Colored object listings
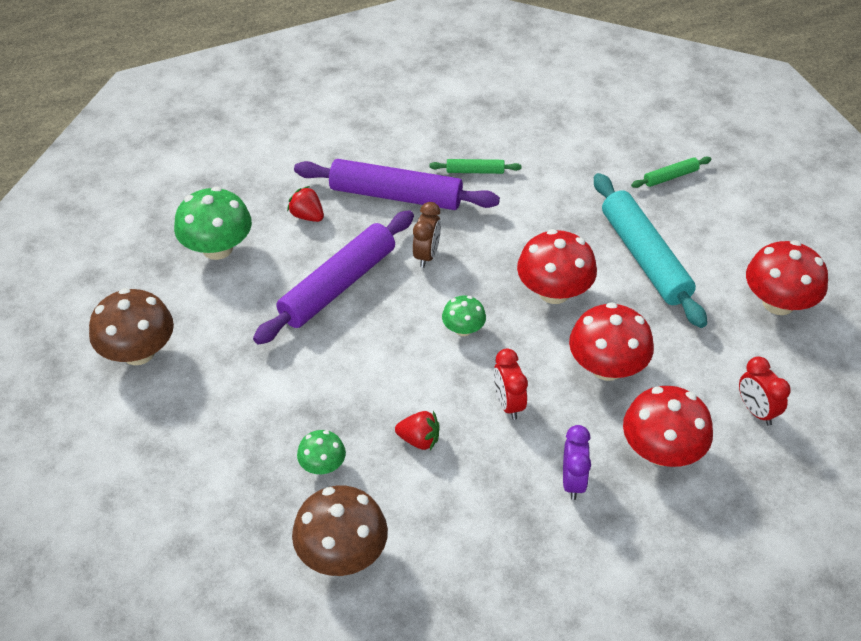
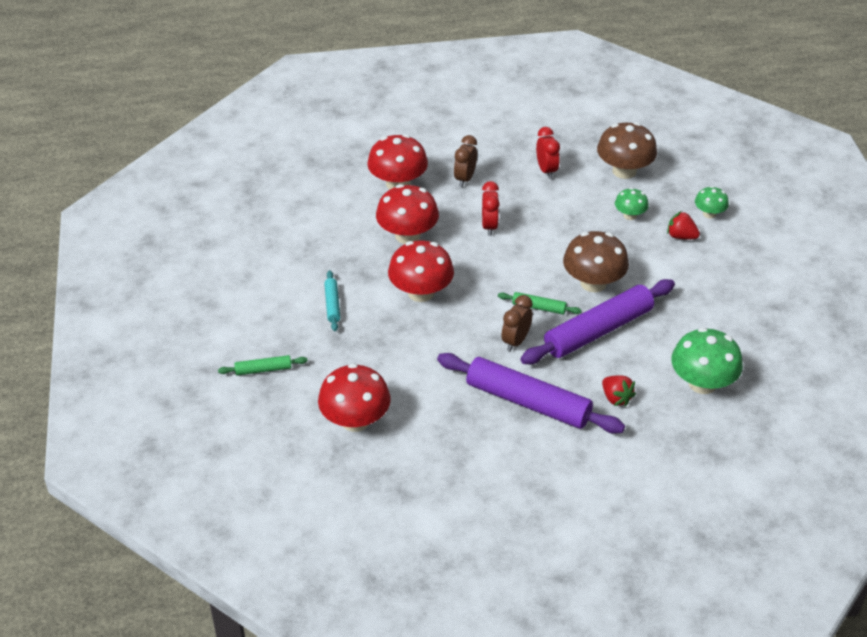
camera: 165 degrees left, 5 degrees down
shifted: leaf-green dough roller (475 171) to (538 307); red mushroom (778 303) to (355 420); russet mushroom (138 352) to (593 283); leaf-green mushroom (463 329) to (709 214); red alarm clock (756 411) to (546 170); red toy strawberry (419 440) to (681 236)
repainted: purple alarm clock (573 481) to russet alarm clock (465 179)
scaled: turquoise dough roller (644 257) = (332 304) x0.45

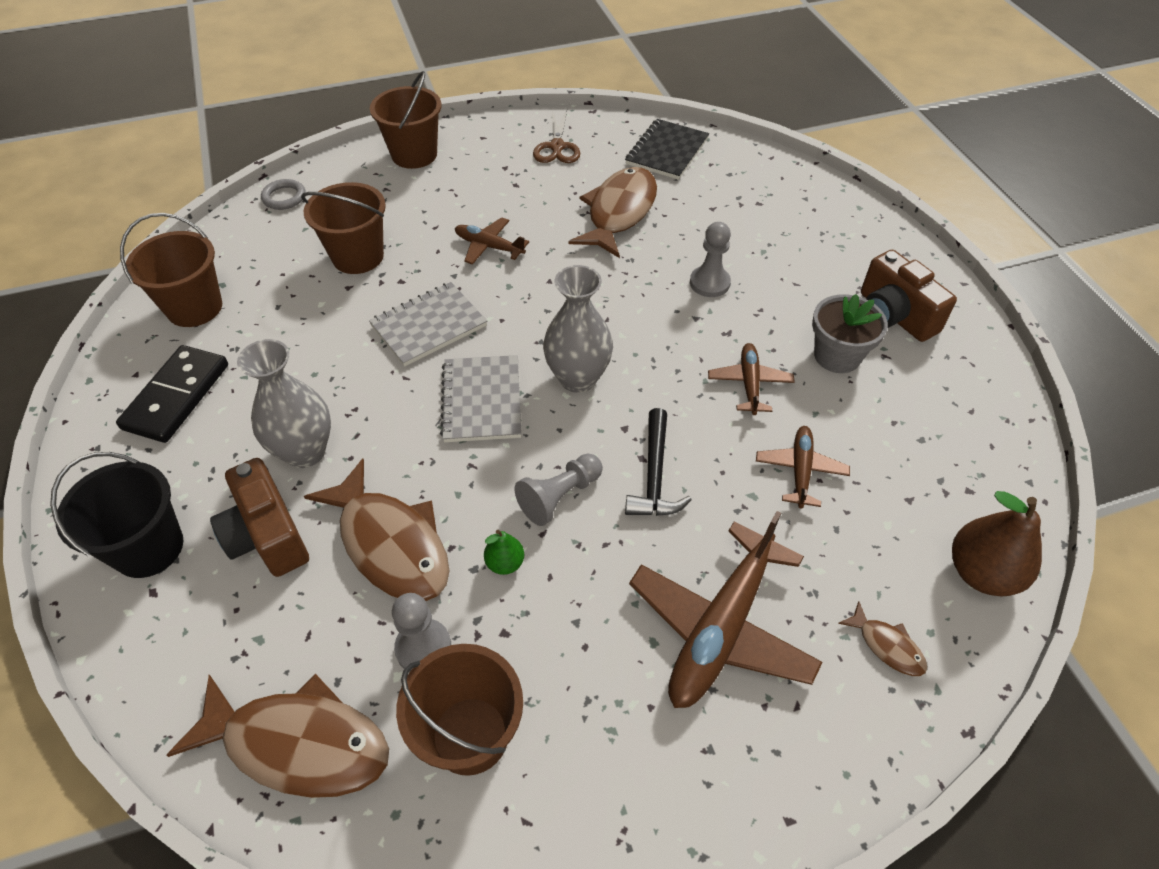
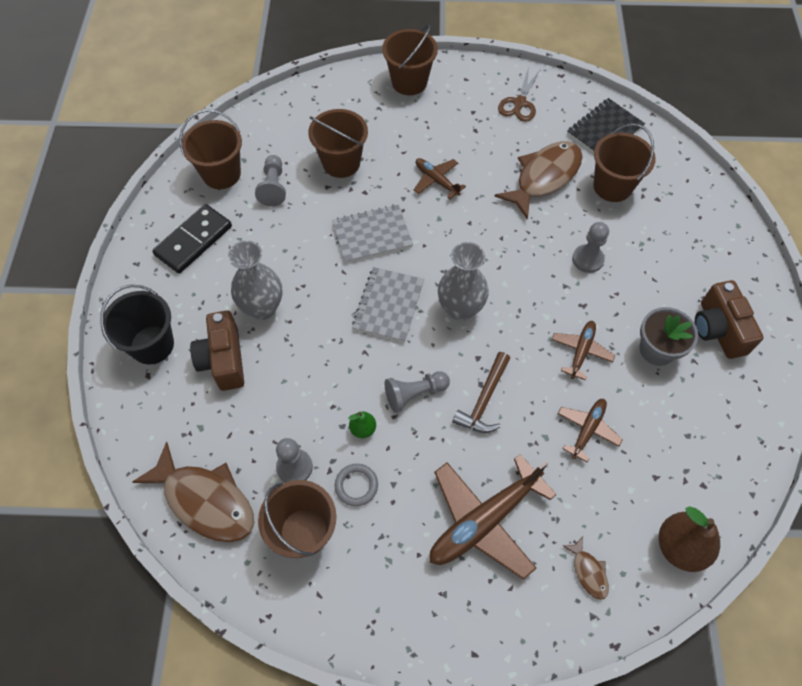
camera: 20 degrees right, 10 degrees up
gone: russet toy fish (391 544)
new: russet pail (612 186); gray pawn (273 187)
shifted: gray hoop (284 197) to (356 485)
repainted: jet-black carpenter's hammer (654 475) to russet carpenter's hammer (484 400)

[Work to be completed] Set down the data above verbatim, omitting every image.

[Answer box]
camera: 165 degrees left, 5 degrees down
shifted: leaf-green dough roller (475 171) to (538 307); red mushroom (778 303) to (355 420); russet mushroom (138 352) to (593 283); leaf-green mushroom (463 329) to (709 214); red alarm clock (756 411) to (546 170); red toy strawberry (419 440) to (681 236)
repainted: purple alarm clock (573 481) to russet alarm clock (465 179)
scaled: turquoise dough roller (644 257) = (332 304) x0.45

camera: 20 degrees right, 10 degrees up
gone: russet toy fish (391 544)
new: russet pail (612 186); gray pawn (273 187)
shifted: gray hoop (284 197) to (356 485)
repainted: jet-black carpenter's hammer (654 475) to russet carpenter's hammer (484 400)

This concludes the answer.